§ **EXERCISE DETAILS**
Lines with the word "yellow" are the ones wanted. Copy each of them from the entries below.

§ **DATASET EXCERPTS**
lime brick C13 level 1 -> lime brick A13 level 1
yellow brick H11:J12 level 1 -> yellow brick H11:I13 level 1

---

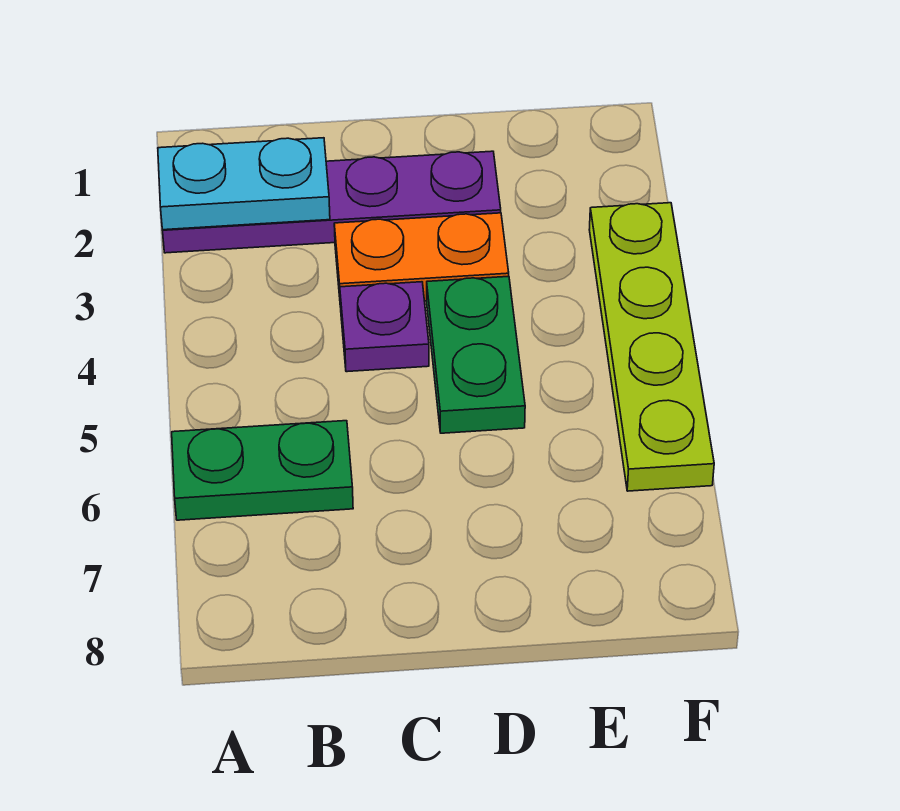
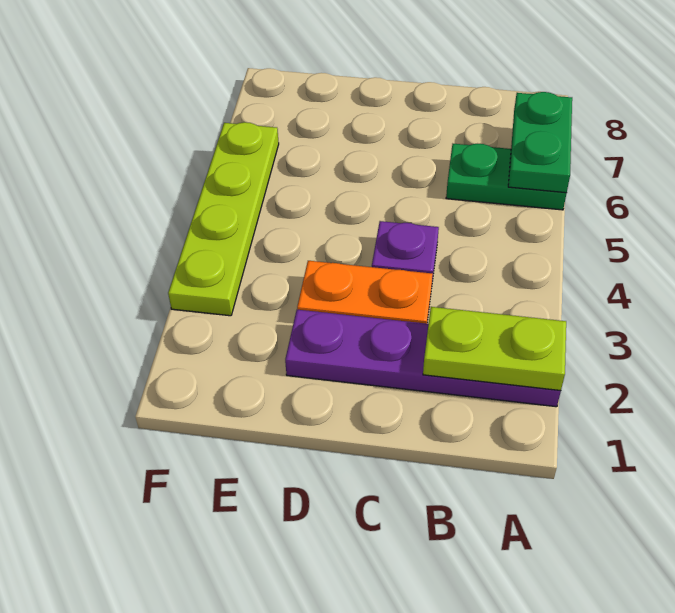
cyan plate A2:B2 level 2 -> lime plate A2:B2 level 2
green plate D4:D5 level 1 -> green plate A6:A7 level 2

--

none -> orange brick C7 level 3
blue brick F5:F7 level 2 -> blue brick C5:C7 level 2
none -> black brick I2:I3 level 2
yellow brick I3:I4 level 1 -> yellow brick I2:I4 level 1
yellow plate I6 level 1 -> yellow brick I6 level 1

§ **SOLVED EXERCISE**
yellow brick H11:J12 level 1 -> yellow brick H11:I13 level 1
yellow brick I3:I4 level 1 -> yellow brick I2:I4 level 1
yellow plate I6 level 1 -> yellow brick I6 level 1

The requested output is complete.